**ASSIGNMENT:**
The lines of the records that include "green" should all be copied.

MATERIAL FOR THIS EXERCISE section start

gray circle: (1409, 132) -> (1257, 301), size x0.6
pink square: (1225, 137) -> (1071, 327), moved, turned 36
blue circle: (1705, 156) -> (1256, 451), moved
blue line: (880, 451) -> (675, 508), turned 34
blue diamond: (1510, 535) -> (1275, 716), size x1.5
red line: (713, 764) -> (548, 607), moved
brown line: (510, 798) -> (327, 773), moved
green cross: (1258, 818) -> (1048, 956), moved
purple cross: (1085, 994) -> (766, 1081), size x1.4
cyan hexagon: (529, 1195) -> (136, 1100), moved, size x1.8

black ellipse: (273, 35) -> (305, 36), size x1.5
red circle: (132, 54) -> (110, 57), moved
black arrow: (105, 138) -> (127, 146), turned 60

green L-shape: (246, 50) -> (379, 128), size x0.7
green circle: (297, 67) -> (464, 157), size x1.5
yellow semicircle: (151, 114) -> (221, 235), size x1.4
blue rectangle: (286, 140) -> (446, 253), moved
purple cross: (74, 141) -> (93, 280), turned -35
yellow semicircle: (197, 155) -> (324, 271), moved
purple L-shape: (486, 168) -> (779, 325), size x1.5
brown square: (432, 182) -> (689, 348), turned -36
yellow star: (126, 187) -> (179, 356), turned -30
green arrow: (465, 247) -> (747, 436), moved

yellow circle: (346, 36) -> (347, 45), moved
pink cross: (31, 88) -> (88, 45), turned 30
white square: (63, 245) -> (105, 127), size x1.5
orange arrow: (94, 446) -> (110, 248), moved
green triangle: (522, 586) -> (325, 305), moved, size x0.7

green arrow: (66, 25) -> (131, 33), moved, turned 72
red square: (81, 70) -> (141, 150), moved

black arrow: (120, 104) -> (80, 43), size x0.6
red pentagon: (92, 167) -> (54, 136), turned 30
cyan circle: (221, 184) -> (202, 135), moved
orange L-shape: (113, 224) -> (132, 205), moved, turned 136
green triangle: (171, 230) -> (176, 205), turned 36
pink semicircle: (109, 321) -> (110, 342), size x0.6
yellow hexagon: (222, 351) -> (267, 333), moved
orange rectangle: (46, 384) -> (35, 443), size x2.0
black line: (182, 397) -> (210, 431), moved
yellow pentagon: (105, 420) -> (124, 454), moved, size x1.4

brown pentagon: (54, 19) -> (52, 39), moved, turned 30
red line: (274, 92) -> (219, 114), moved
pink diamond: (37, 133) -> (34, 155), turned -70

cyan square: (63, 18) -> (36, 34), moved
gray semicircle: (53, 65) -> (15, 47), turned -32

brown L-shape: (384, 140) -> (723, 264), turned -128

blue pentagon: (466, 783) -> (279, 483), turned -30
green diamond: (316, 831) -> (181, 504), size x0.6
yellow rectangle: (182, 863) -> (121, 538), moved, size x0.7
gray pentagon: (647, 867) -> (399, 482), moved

MATERIAL FOR THIS EXERCISE section end

**EXERCISE OUTPUT:**
green cross: (1258, 818) -> (1048, 956), moved
green L-shape: (246, 50) -> (379, 128), size x0.7
green circle: (297, 67) -> (464, 157), size x1.5
green arrow: (465, 247) -> (747, 436), moved
green triangle: (522, 586) -> (325, 305), moved, size x0.7
green arrow: (66, 25) -> (131, 33), moved, turned 72
green triangle: (171, 230) -> (176, 205), turned 36
green diamond: (316, 831) -> (181, 504), size x0.6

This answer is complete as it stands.